▶ _Problem to solve_
Retype every record exactly. Leave the pictures out.

▶ _Provided entries_
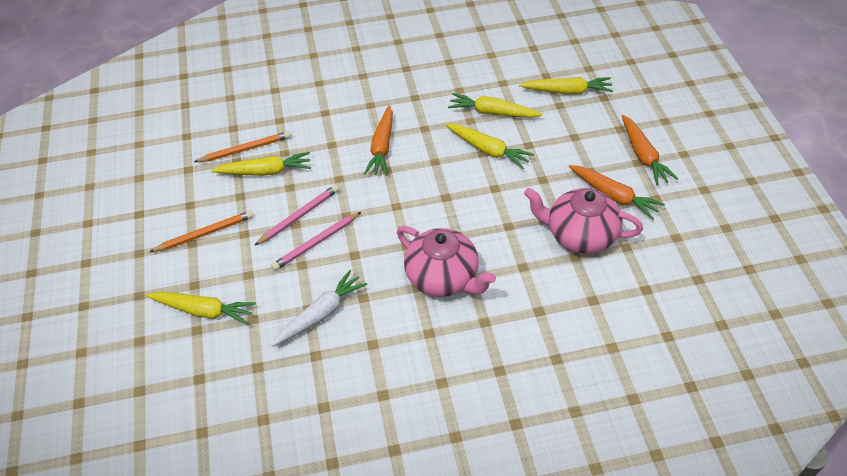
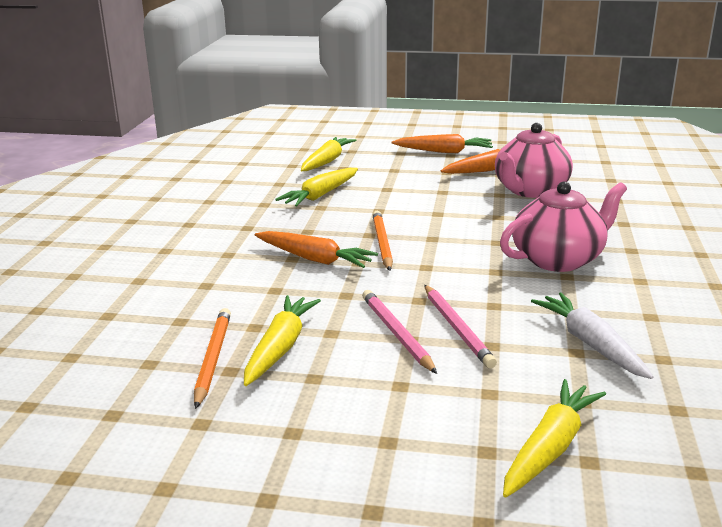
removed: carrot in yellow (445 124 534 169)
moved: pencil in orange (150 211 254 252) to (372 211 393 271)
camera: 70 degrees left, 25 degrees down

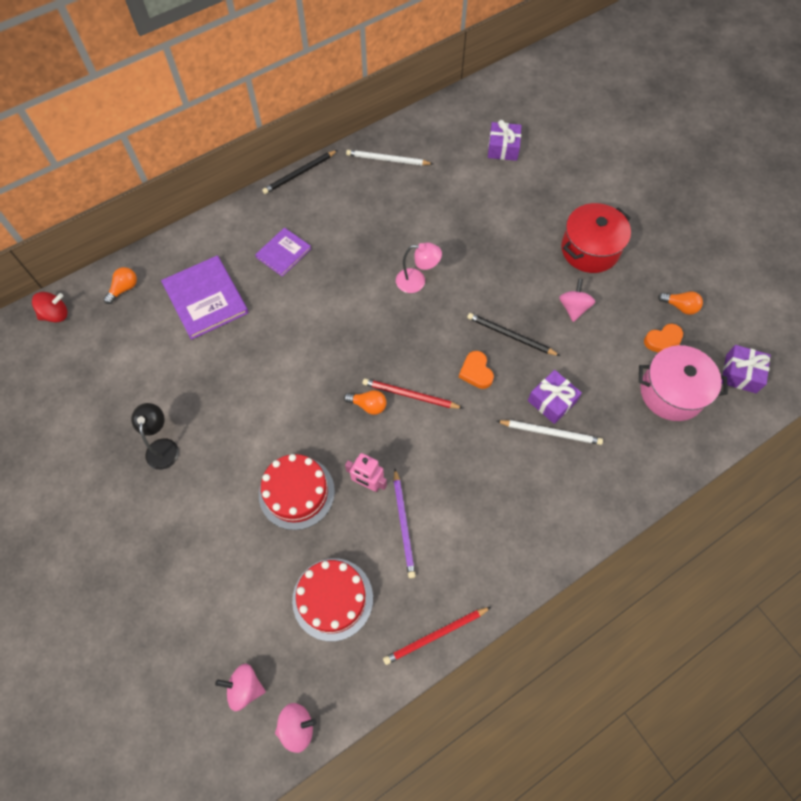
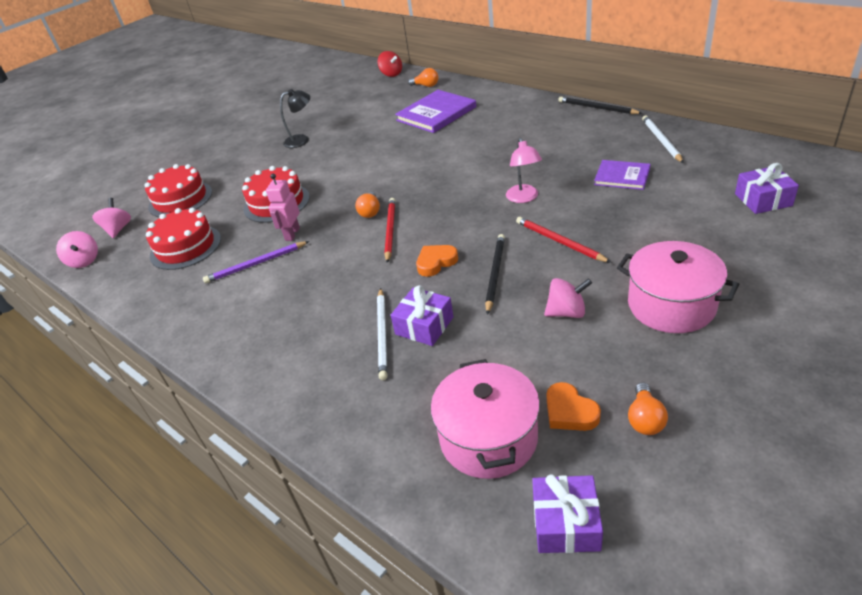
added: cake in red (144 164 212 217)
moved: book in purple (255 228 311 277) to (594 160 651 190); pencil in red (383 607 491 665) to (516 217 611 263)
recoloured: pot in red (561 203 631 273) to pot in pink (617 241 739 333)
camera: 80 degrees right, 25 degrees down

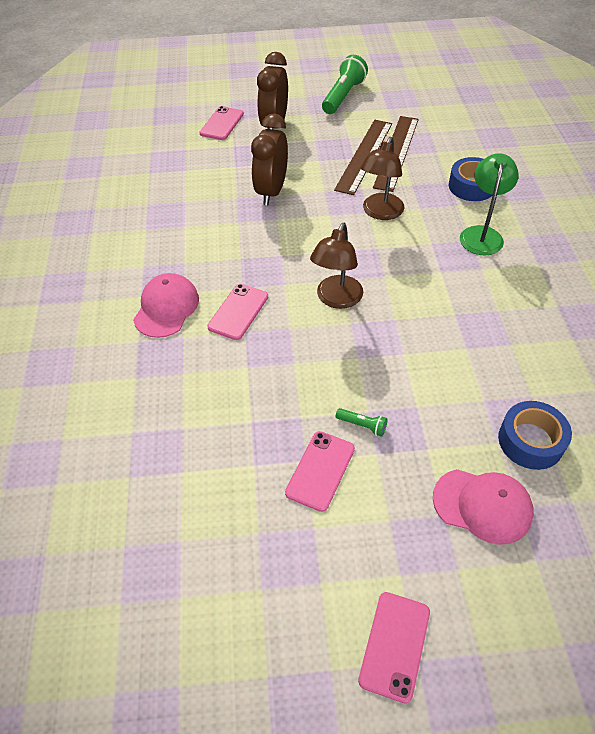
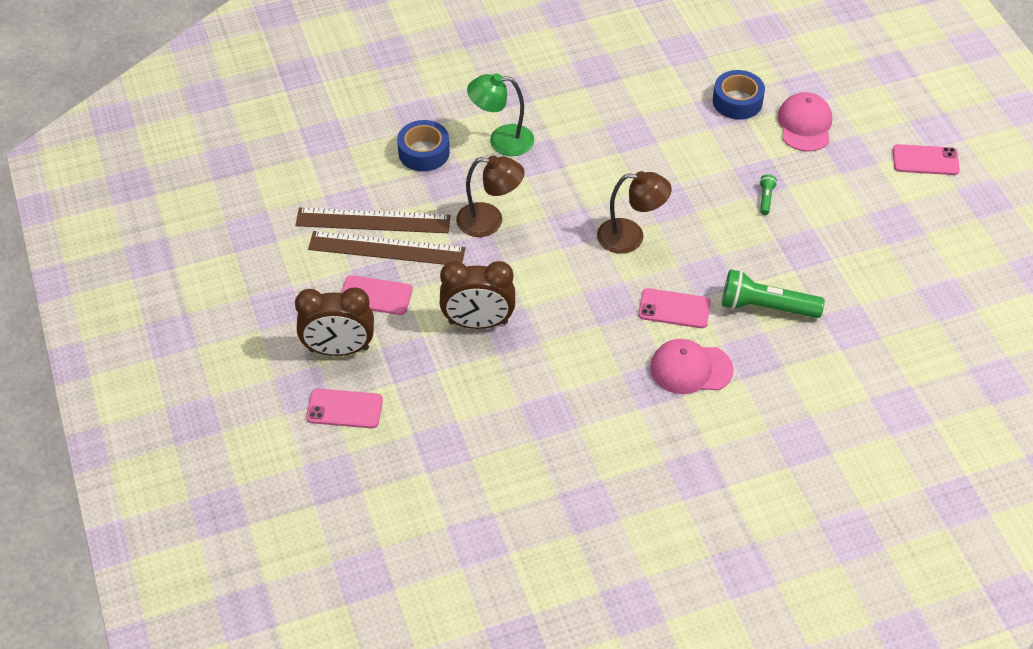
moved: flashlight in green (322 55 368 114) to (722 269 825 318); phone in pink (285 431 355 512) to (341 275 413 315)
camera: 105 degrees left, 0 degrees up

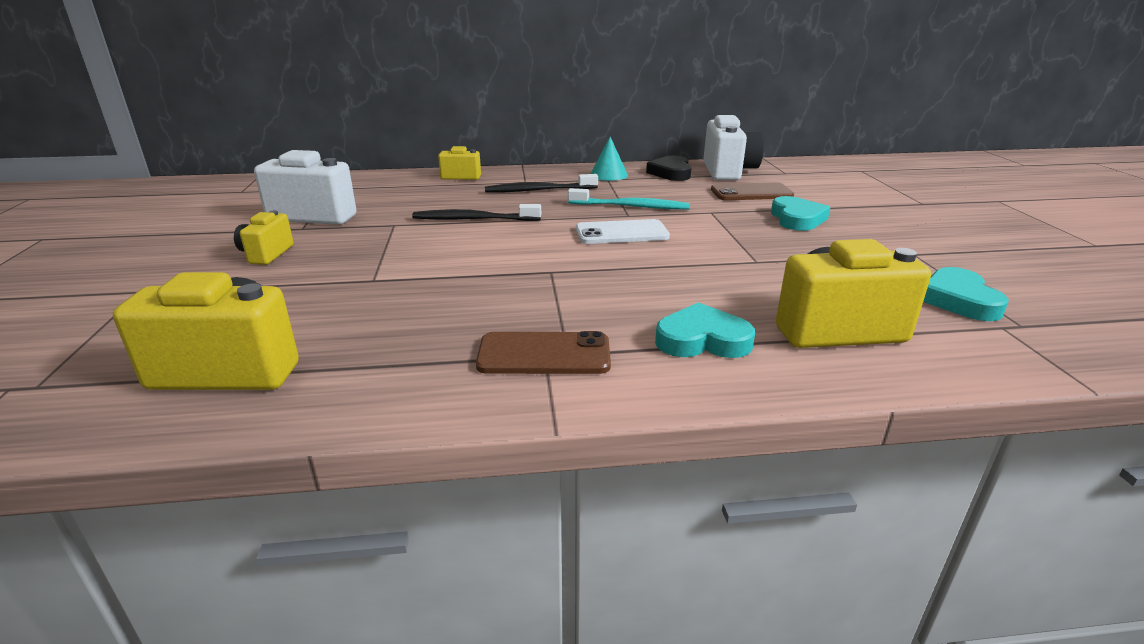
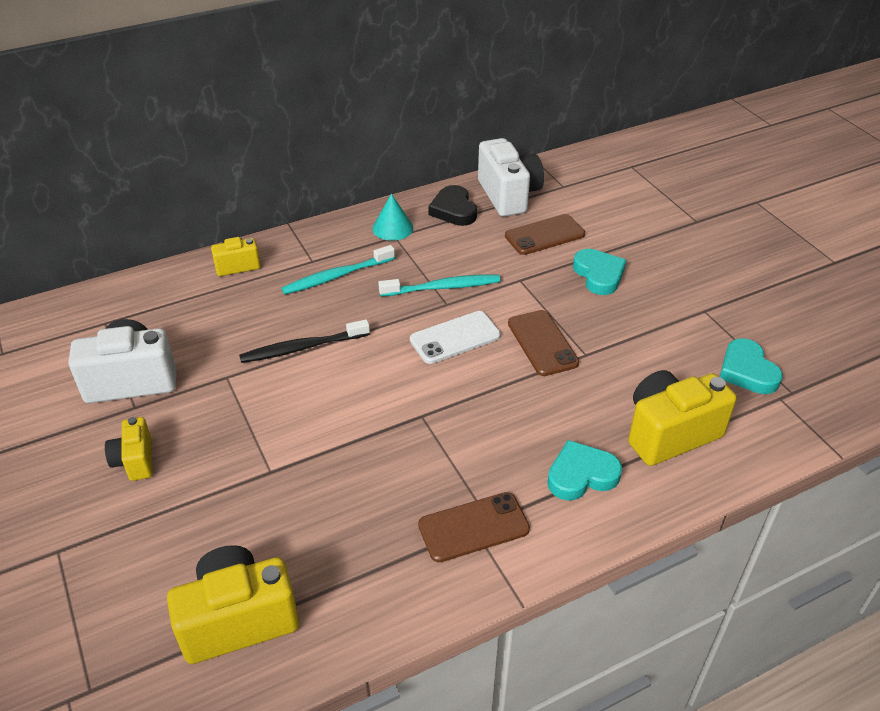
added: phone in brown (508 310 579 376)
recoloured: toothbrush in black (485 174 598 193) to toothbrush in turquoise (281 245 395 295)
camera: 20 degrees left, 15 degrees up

▶ _Exercise solution_
removed: carrot in yellow (445 124 534 169)
moved: pencil in orange (150 211 254 252) to (372 211 393 271)
camera: 70 degrees left, 25 degrees down

added: cake in red (144 164 212 217)
moved: book in purple (255 228 311 277) to (594 160 651 190); pencil in red (383 607 491 665) to (516 217 611 263)
recoloured: pot in red (561 203 631 273) to pot in pink (617 241 739 333)
camera: 80 degrees right, 25 degrees down

moved: flashlight in green (322 55 368 114) to (722 269 825 318); phone in pink (285 431 355 512) to (341 275 413 315)
camera: 105 degrees left, 0 degrees up

added: phone in brown (508 310 579 376)
recoloured: toothbrush in black (485 174 598 193) to toothbrush in turquoise (281 245 395 295)
camera: 20 degrees left, 15 degrees up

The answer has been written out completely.